• TRY IT: Throughout the material, some lines may have the word "orange". Count them and give the number only.

• PROVIDED DATA:
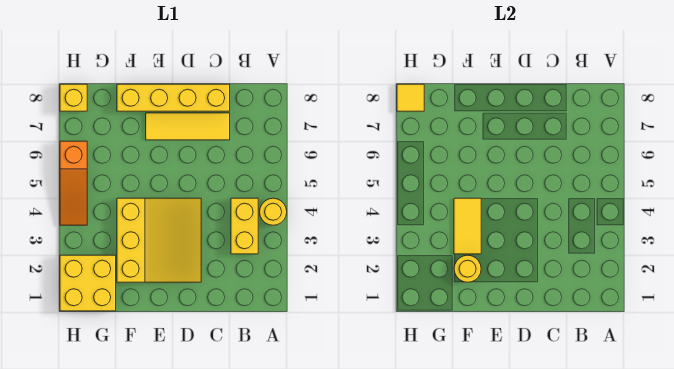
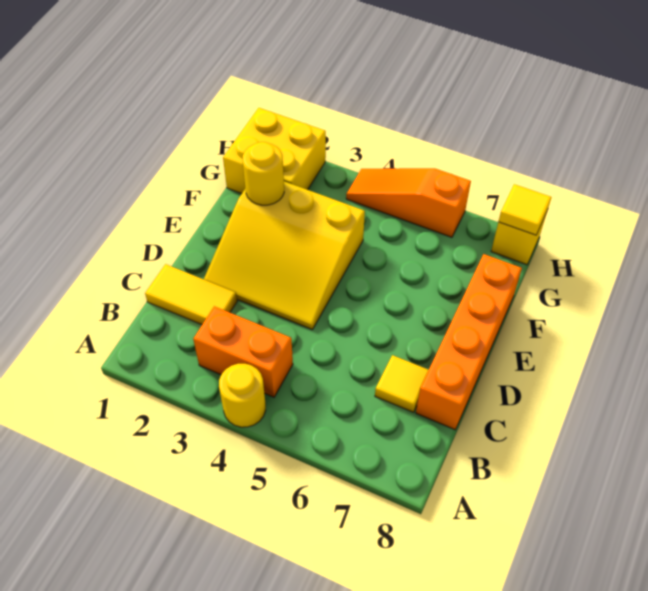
yellow brick B3:B4 level 1 -> orange brick B3:B4 level 1
yellow tile C7:E7 level 1 -> yellow tile C7 level 1
yellow brick C8:F8 level 1 -> orange brick C8:F8 level 1
yellow tile F3:F4 level 2 -> yellow tile C1:C2 level 1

• EXERCISE RESULT: 2